● **Task statement**
All of the records below should be retyped exactly, with no pictures included.

● **Data supplied**
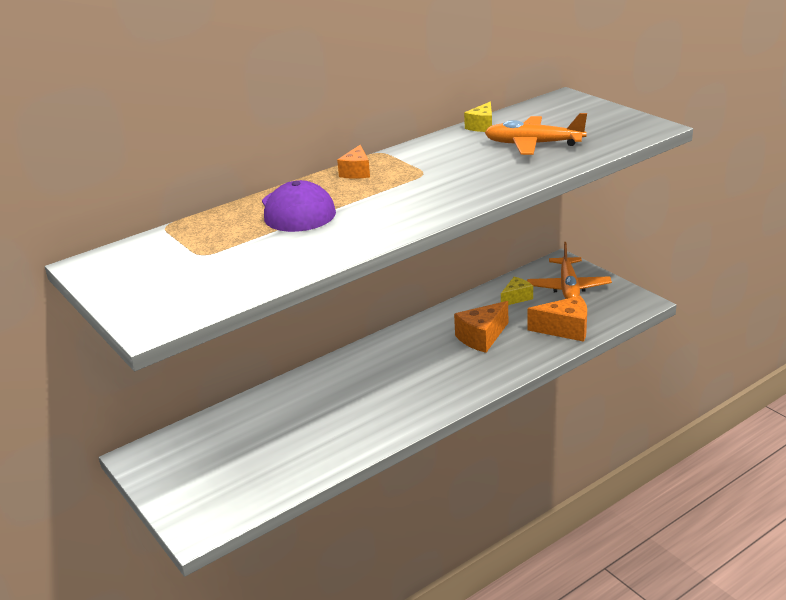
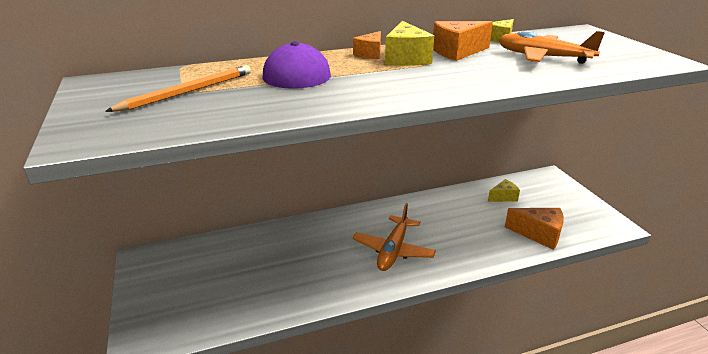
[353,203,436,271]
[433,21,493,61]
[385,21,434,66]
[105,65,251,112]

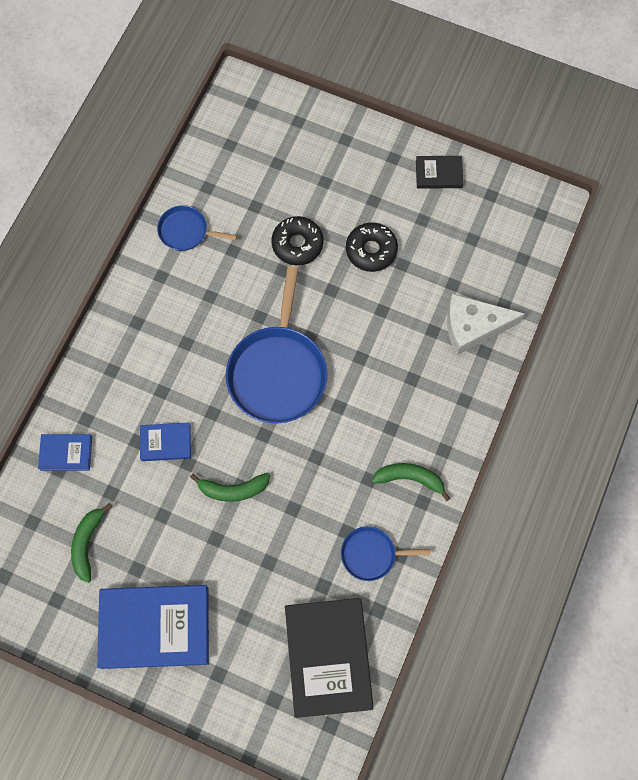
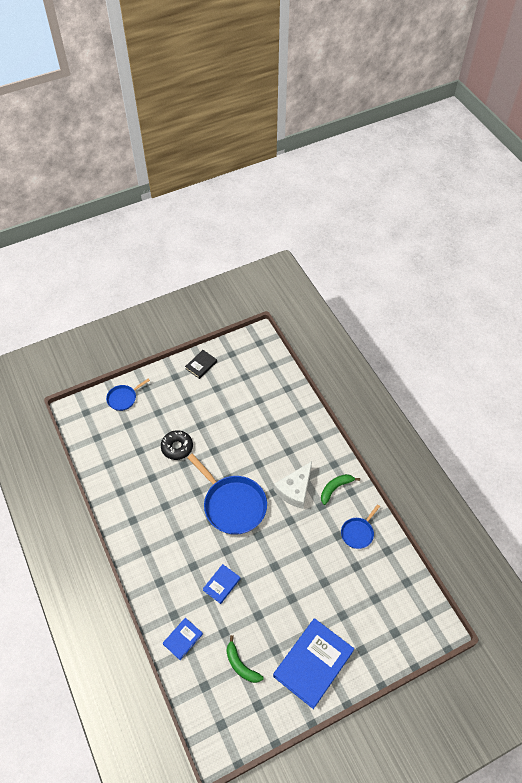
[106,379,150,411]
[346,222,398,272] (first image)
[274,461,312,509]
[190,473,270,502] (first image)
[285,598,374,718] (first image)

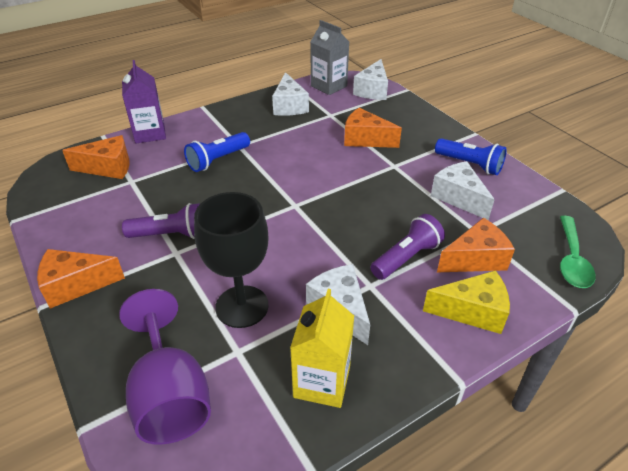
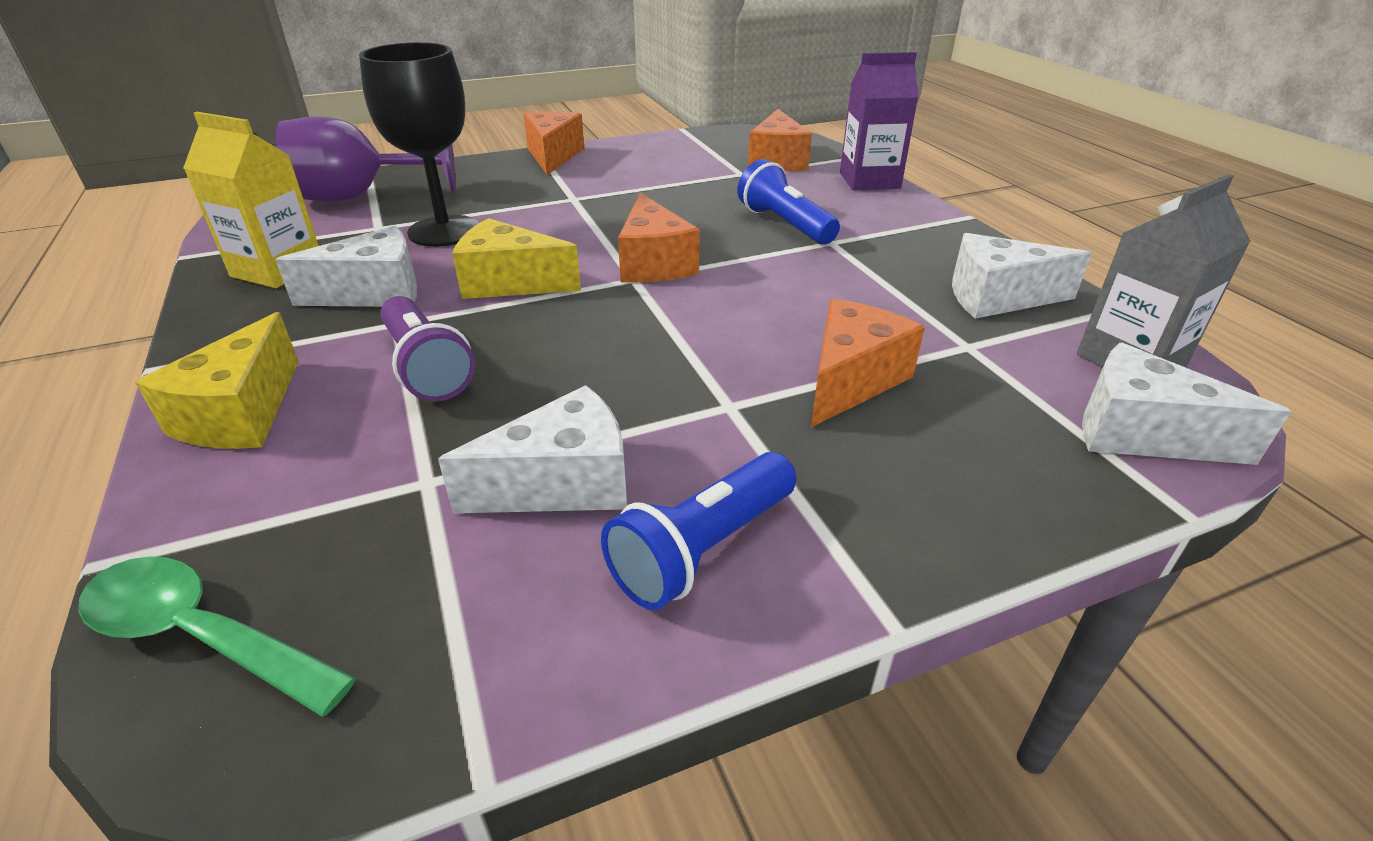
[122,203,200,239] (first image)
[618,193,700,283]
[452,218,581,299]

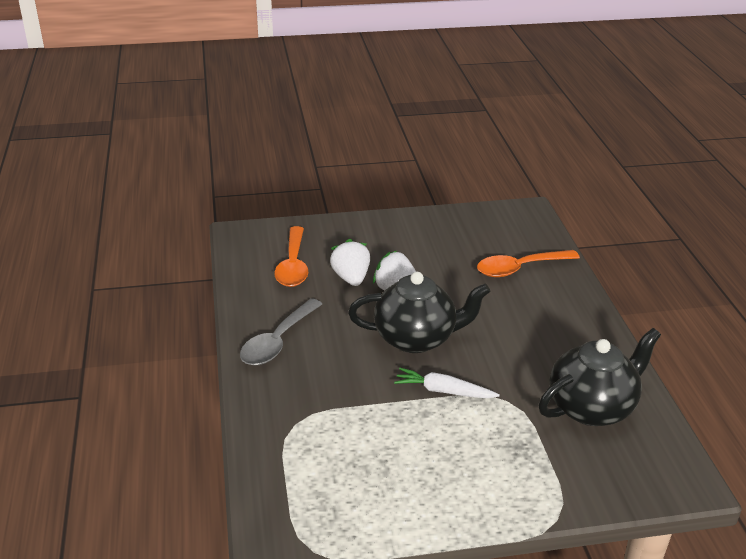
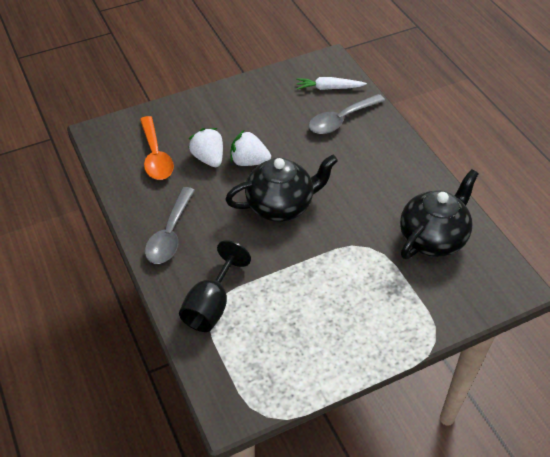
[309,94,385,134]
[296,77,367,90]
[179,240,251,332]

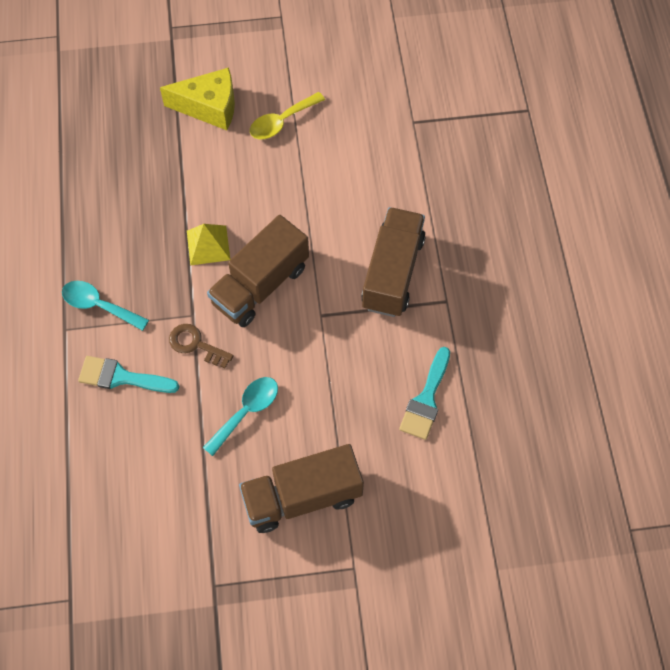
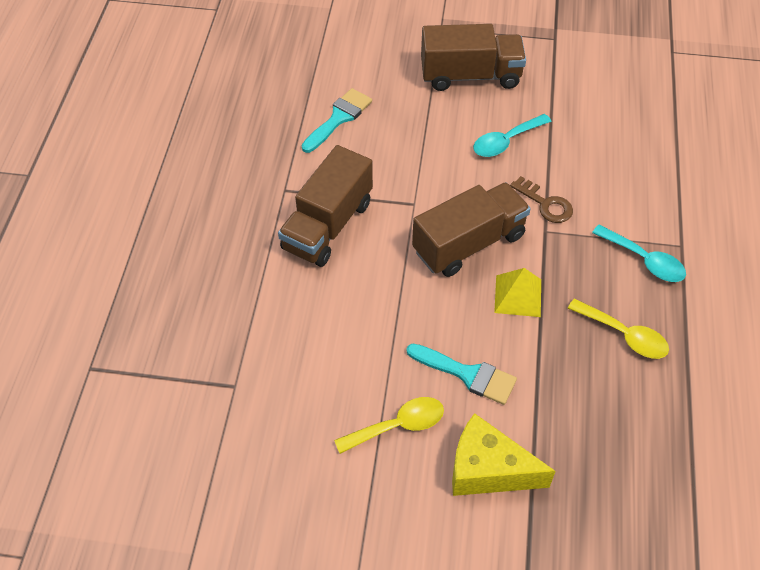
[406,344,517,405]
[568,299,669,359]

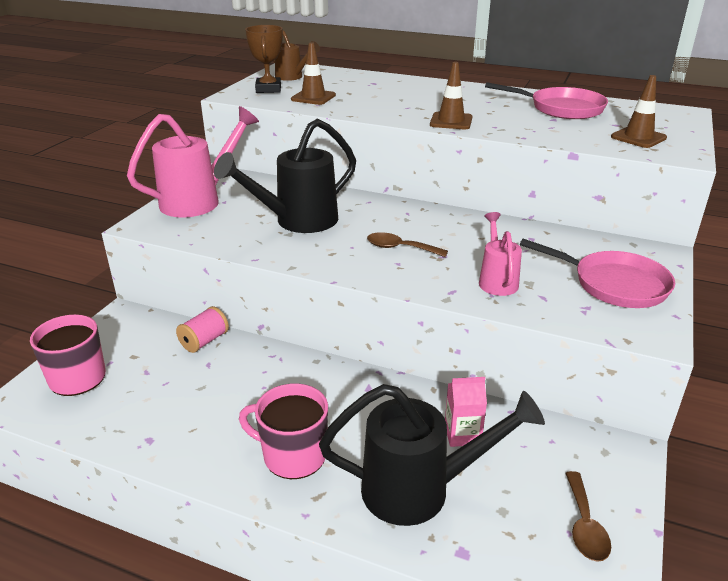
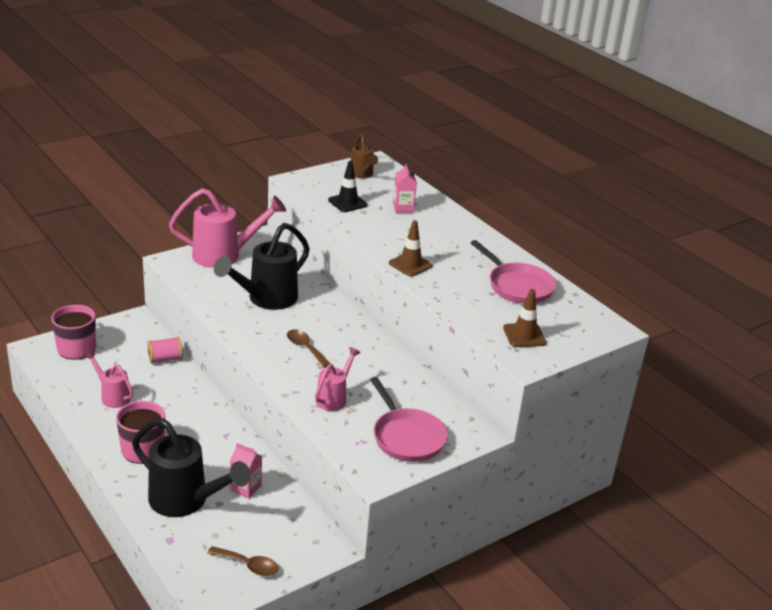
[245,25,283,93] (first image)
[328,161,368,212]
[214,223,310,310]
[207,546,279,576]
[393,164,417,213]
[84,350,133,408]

● **Problem solution**
[353,203,436,271]
[433,21,493,61]
[385,21,434,66]
[105,65,251,112]

[106,379,150,411]
[346,222,398,272] (first image)
[274,461,312,509]
[190,473,270,502] (first image)
[285,598,374,718] (first image)

[122,203,200,239] (first image)
[618,193,700,283]
[452,218,581,299]

[309,94,385,134]
[296,77,367,90]
[179,240,251,332]

[406,344,517,405]
[568,299,669,359]

[245,25,283,93] (first image)
[328,161,368,212]
[214,223,310,310]
[207,546,279,576]
[393,164,417,213]
[84,350,133,408]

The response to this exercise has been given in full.